### [TASK BRIEF]
Every line below that holds the string "none" should be copied.

### [SOURCE RECORDS]

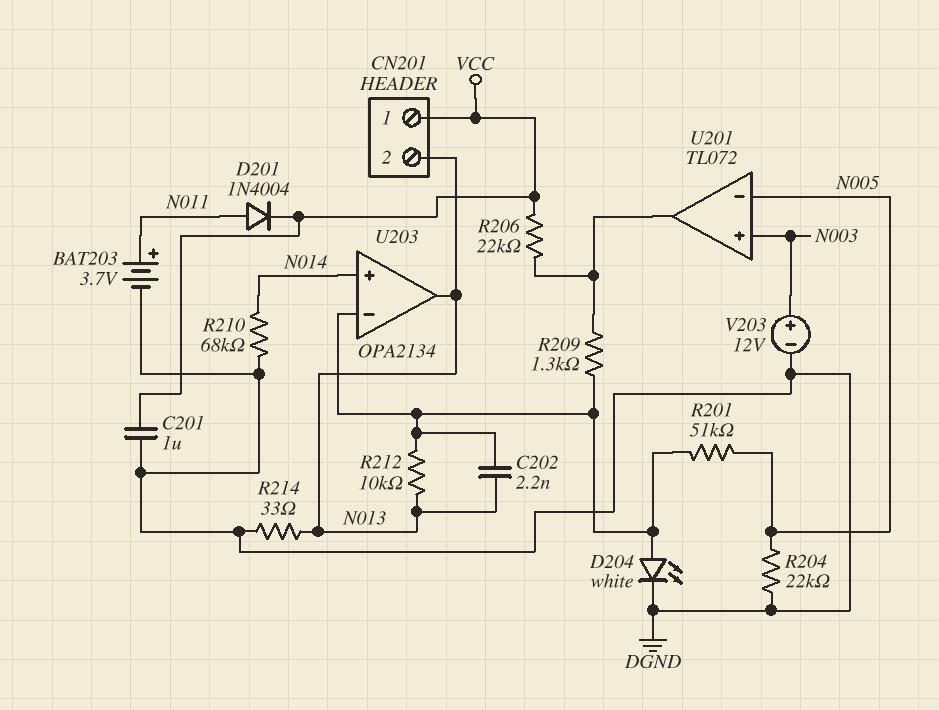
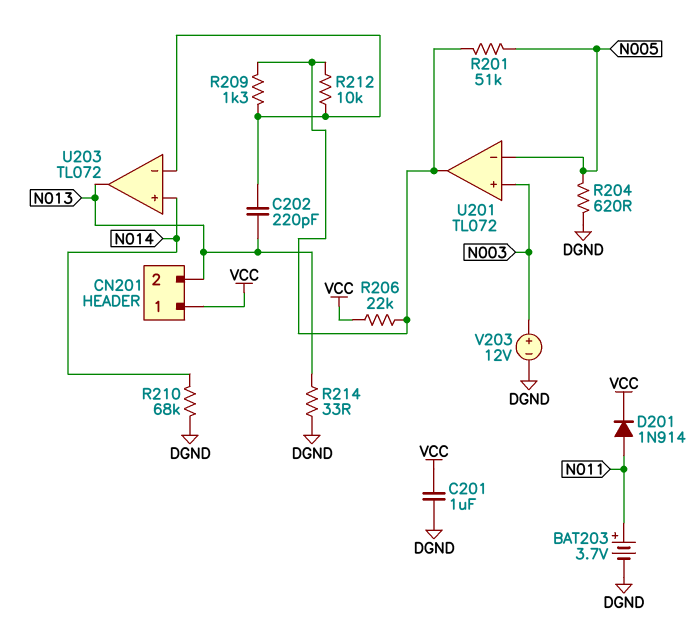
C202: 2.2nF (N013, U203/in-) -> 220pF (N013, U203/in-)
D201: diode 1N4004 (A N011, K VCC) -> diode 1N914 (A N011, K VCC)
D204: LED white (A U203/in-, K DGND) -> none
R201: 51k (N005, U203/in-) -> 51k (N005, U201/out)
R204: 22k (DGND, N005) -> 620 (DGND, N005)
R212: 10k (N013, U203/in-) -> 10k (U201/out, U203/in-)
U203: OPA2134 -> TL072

...

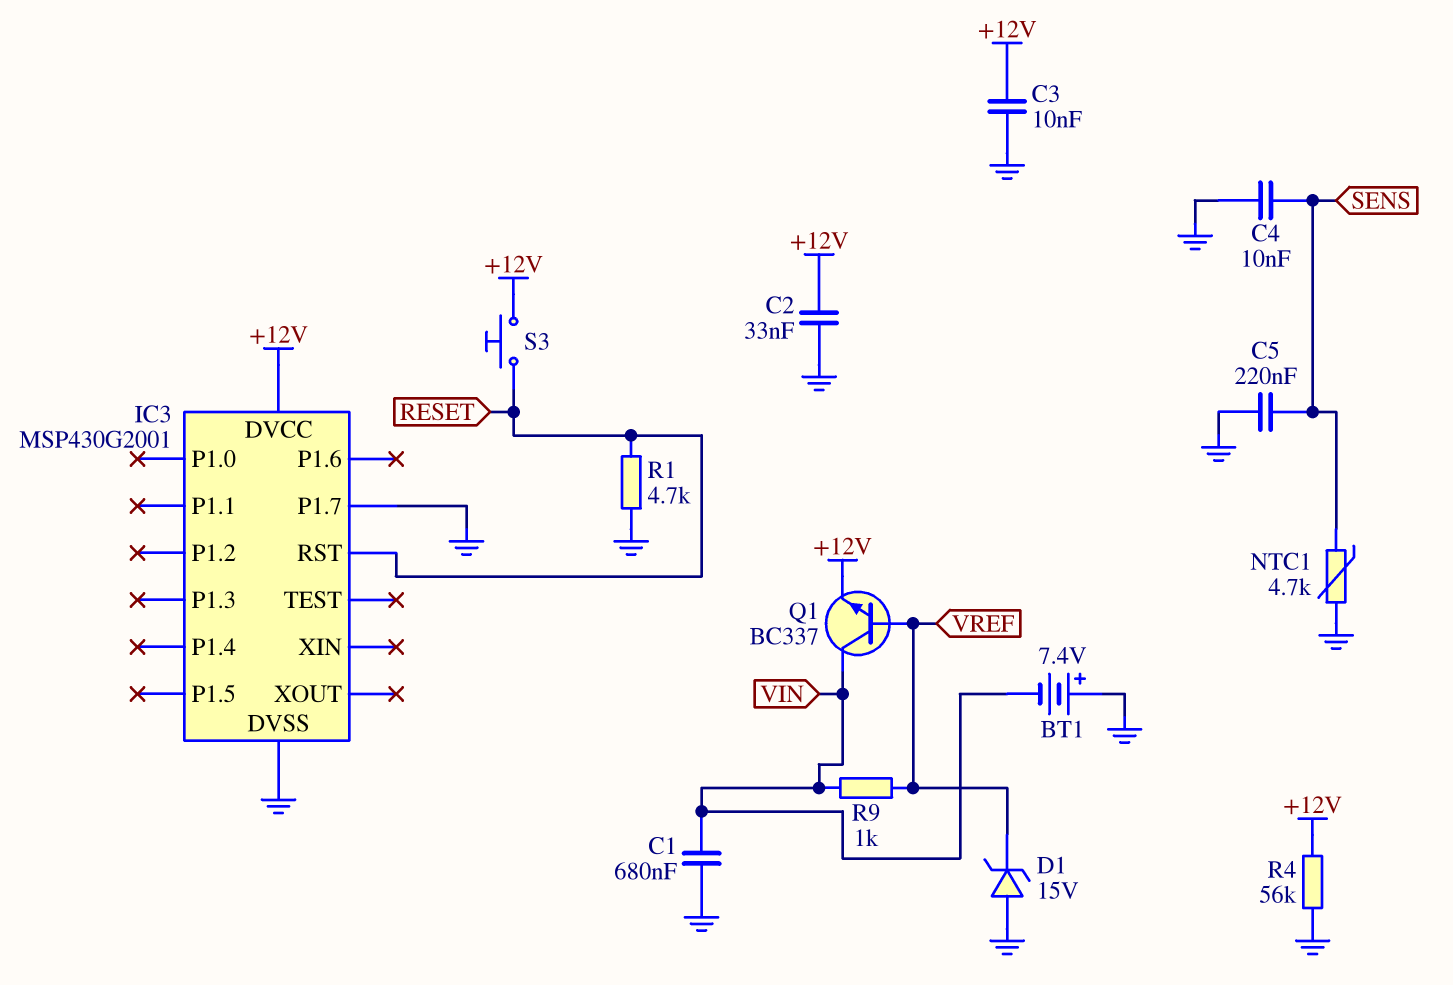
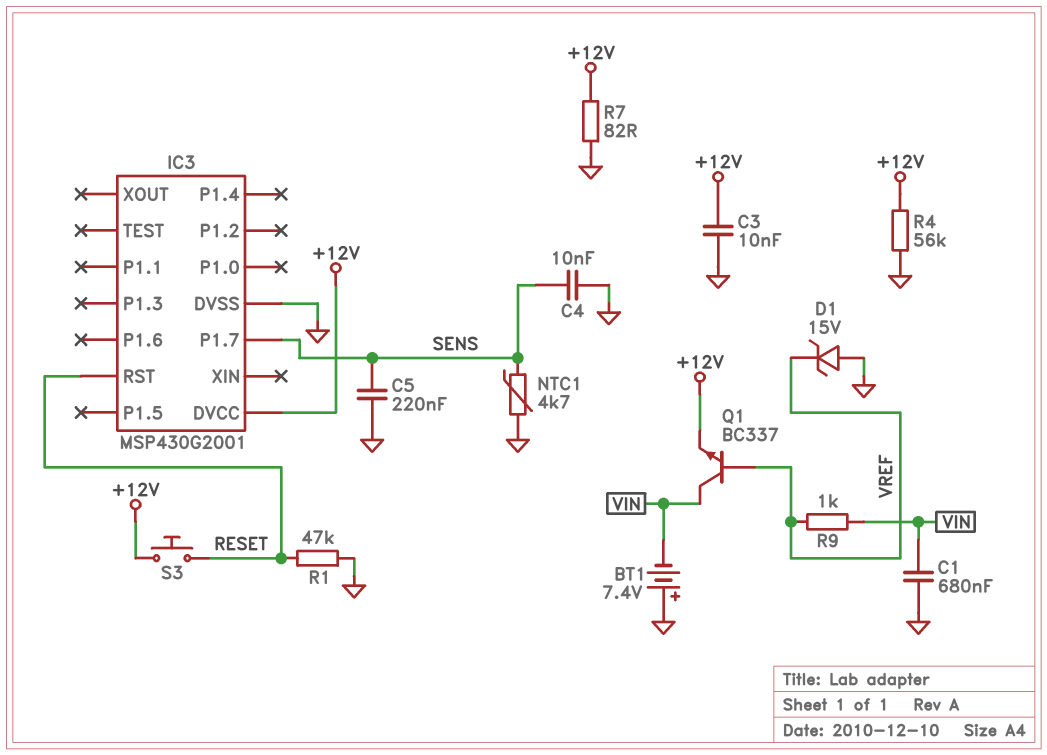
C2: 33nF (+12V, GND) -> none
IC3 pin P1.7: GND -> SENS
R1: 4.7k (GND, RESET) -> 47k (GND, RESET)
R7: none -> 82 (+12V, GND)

### [FINISHED EXERCISE]
D204: LED white (A U203/in-, K DGND) -> none
C2: 33nF (+12V, GND) -> none
R7: none -> 82 (+12V, GND)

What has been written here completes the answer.